___ Material for this exercise ___

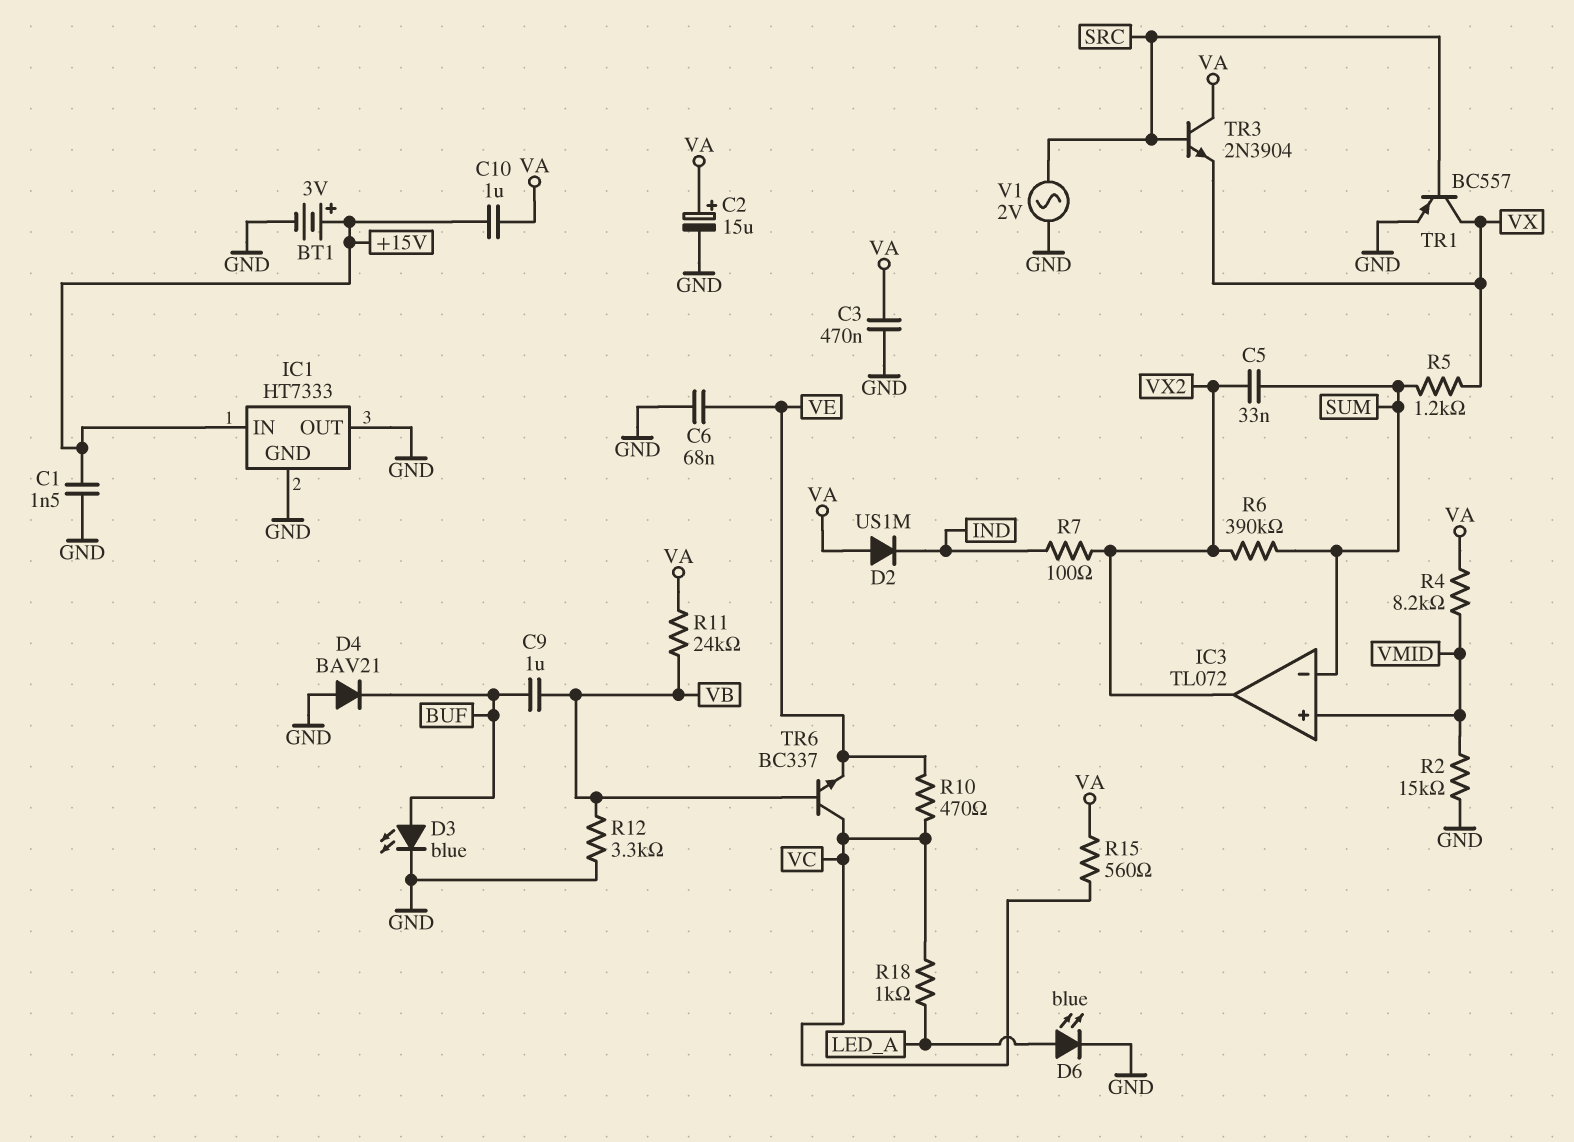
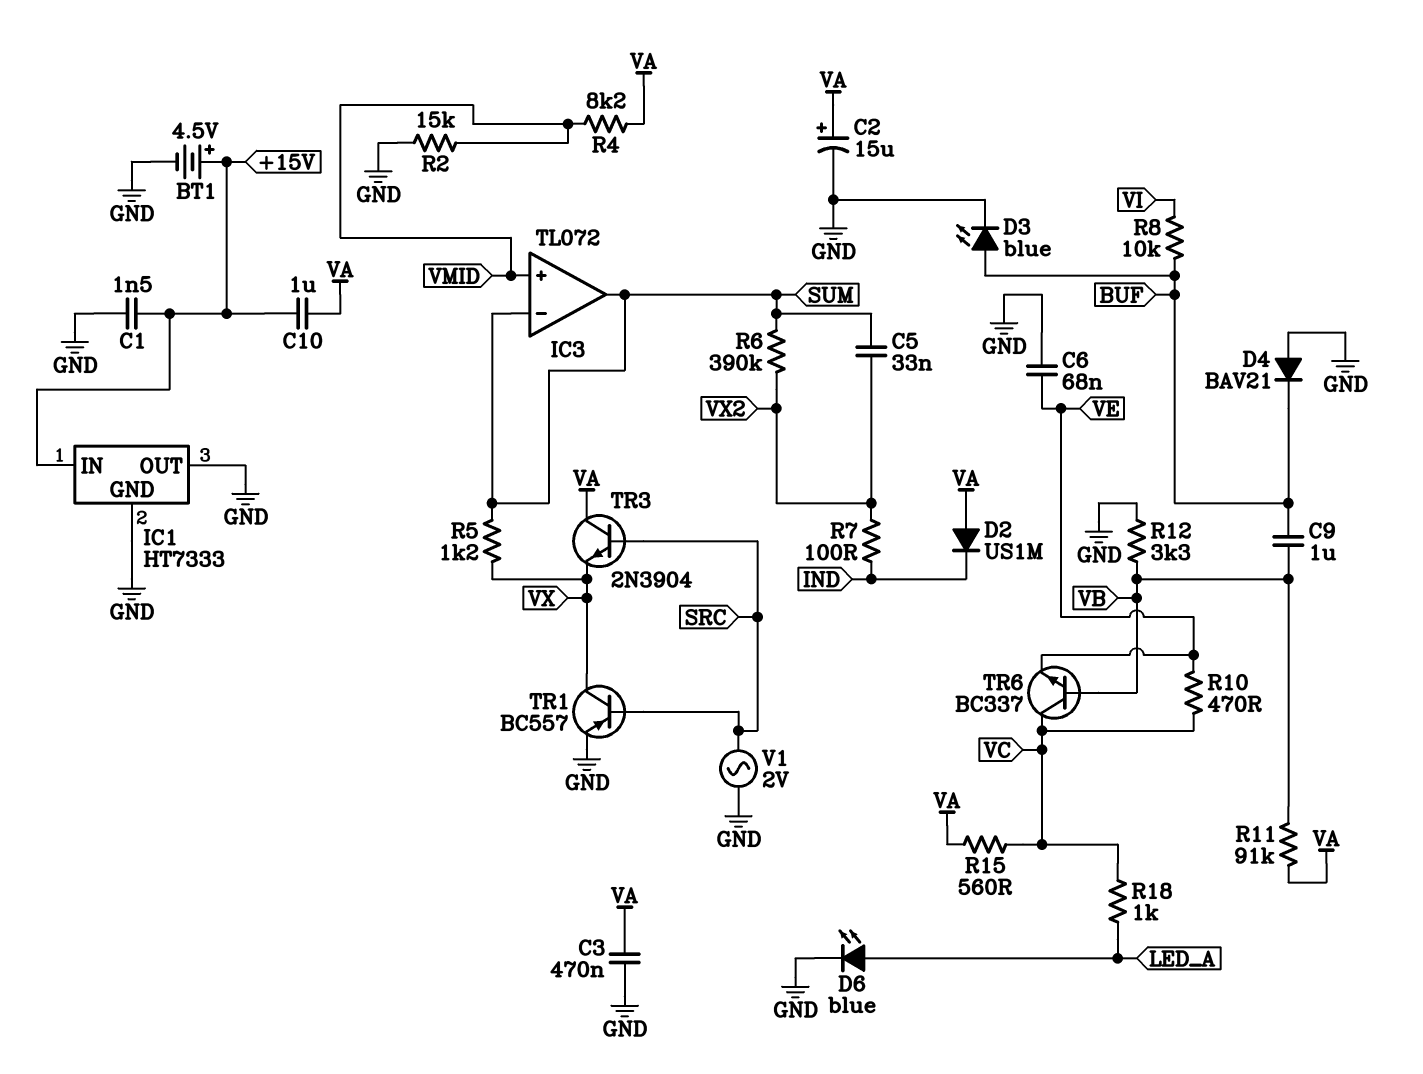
BT1: 3V (plus +15V, minus GND) -> 4.5V (plus +15V, minus GND)
IC3 pin out: VX2 -> SUM
R8: none -> 10k (BUF, VI)
R11: 24k (VA, VB) -> 91k (VA, VB)

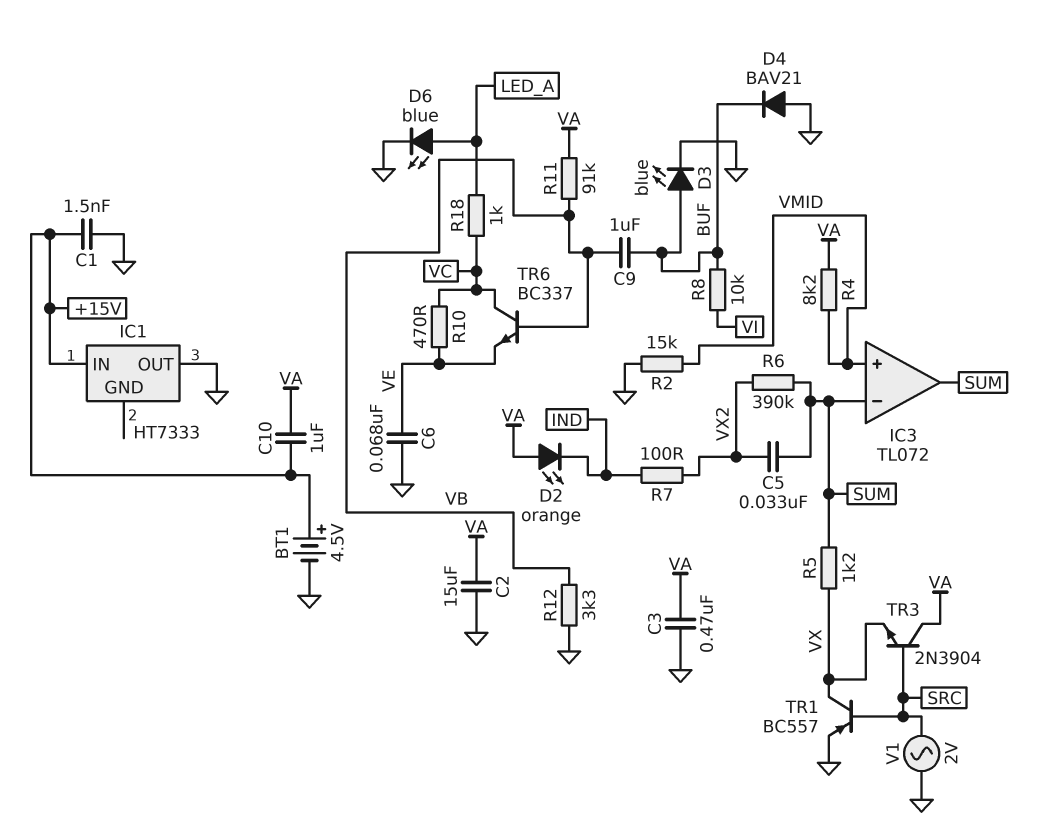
C2: 15uF (plus VA, minus GND) -> 15uF (GND, VA)
D2: diode US1M (A VA, K IND) -> LED orange (A VA, K IND)
IC1 pin GND: GND -> none
R15: 560 (VA, VC) -> none

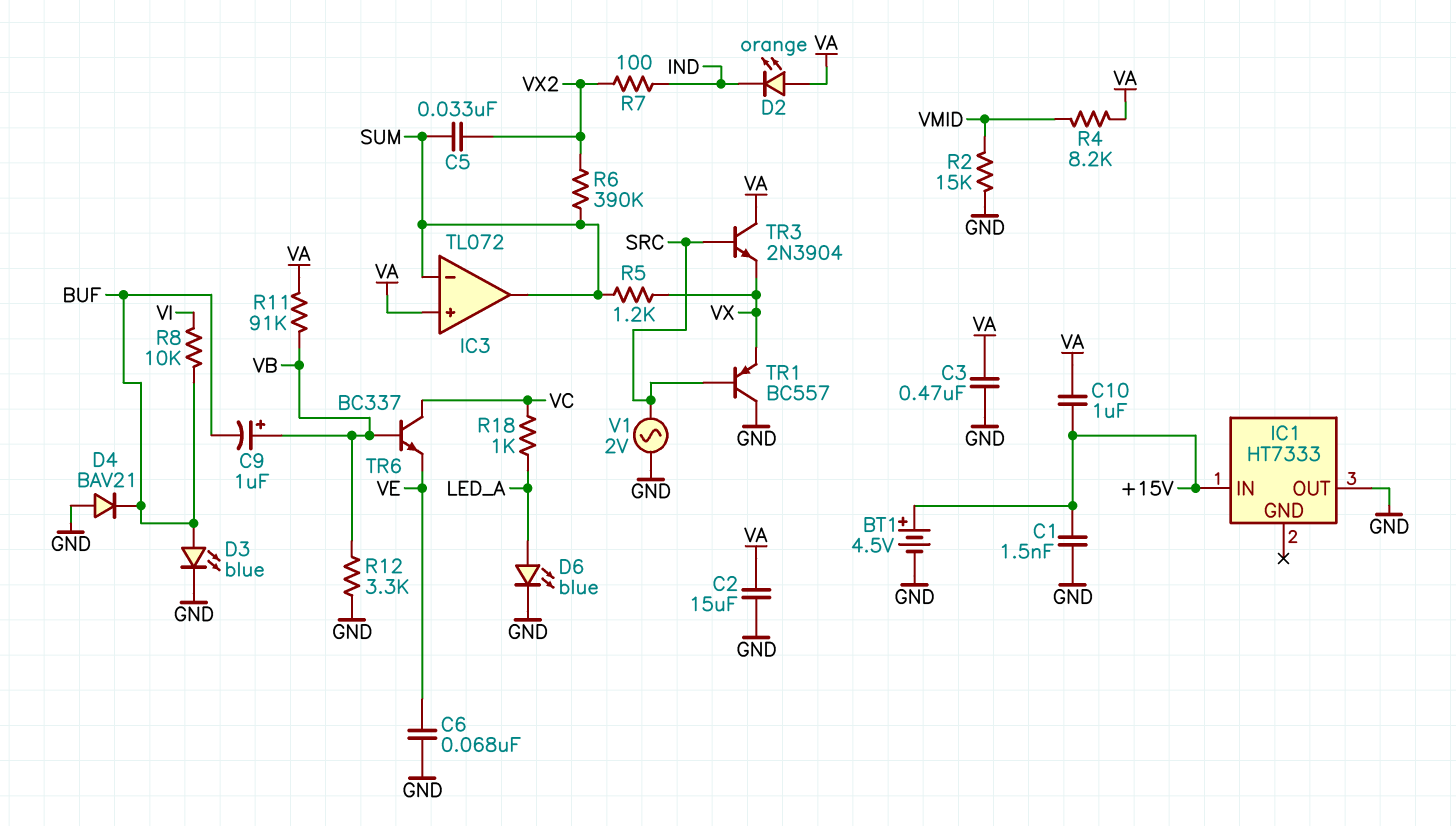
C9: 1uF (BUF, VB) -> 1uF (plus VB, minus BUF)
IC3 pin in+: VMID -> VA
R10: 470 (VC, VE) -> none
TR1: PNP BC557 (B SRC, C VX, E GND) -> PNP BC557 (B SRC, C GND, E VX)

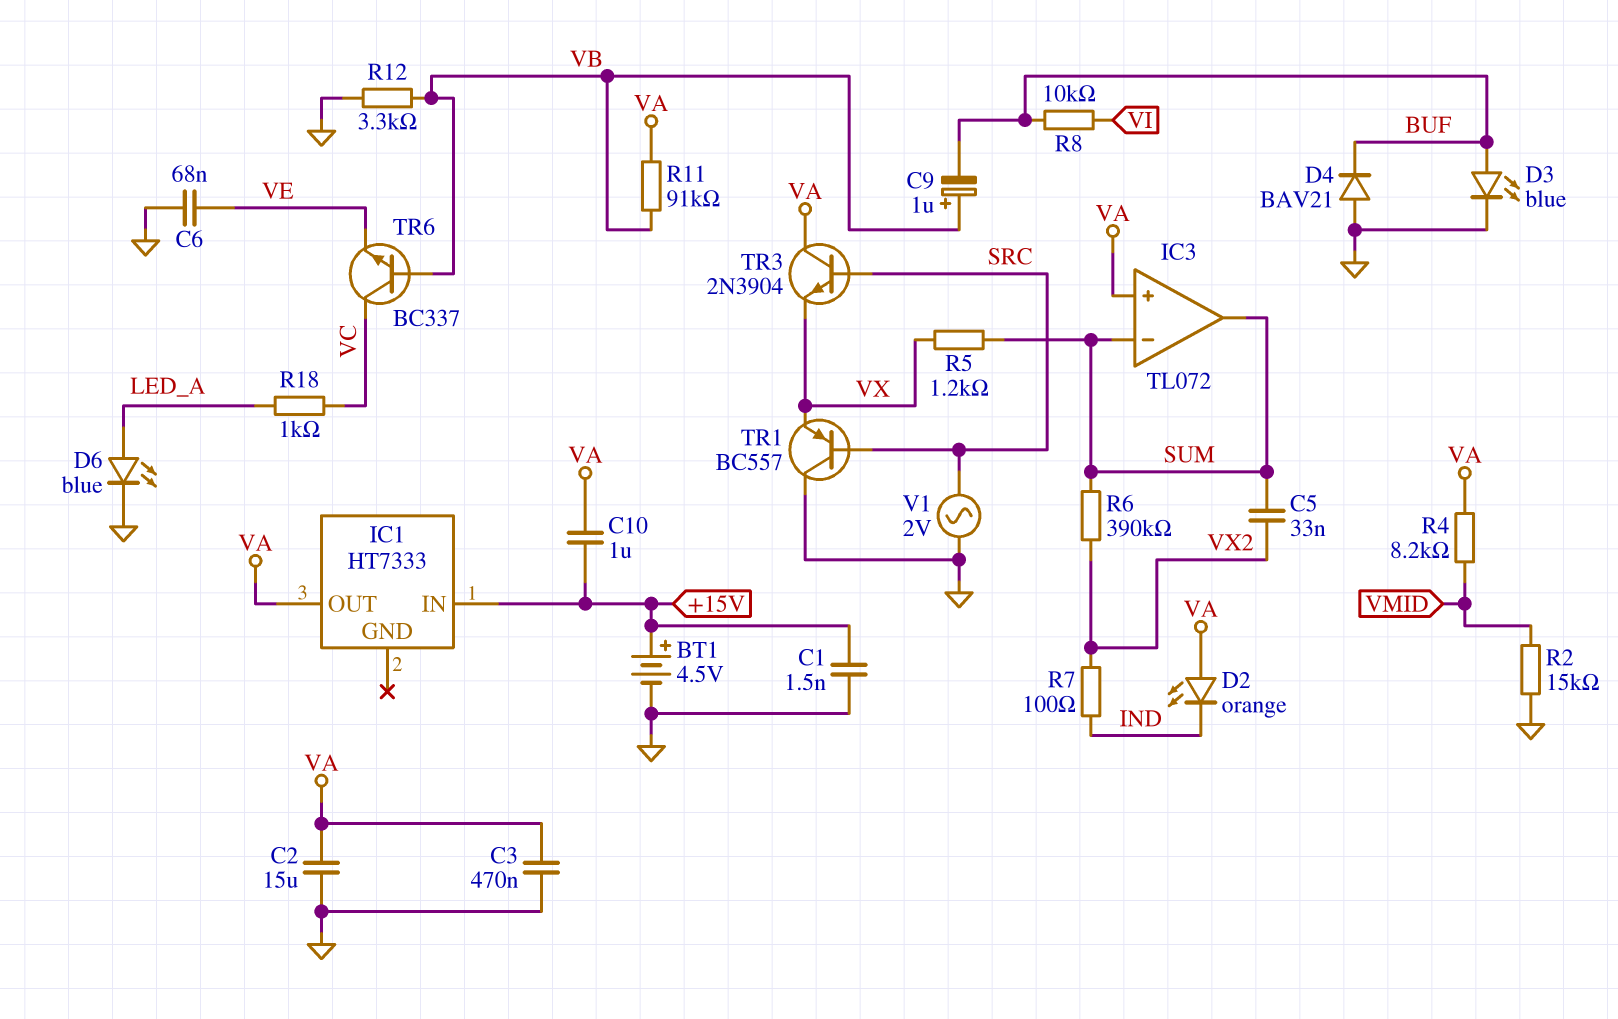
IC1 pin OUT: GND -> VA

___

▶ **How to complete this task**:
Leaving the pictures out, set down exactly the lines from the one with "IC1 pin GND: GND -> none" through the end of the records.

▶ **Answer section**:
IC1 pin GND: GND -> none
R15: 560 (VA, VC) -> none

C9: 1uF (BUF, VB) -> 1uF (plus VB, minus BUF)
IC3 pin in+: VMID -> VA
R10: 470 (VC, VE) -> none
TR1: PNP BC557 (B SRC, C VX, E GND) -> PNP BC557 (B SRC, C GND, E VX)

IC1 pin OUT: GND -> VA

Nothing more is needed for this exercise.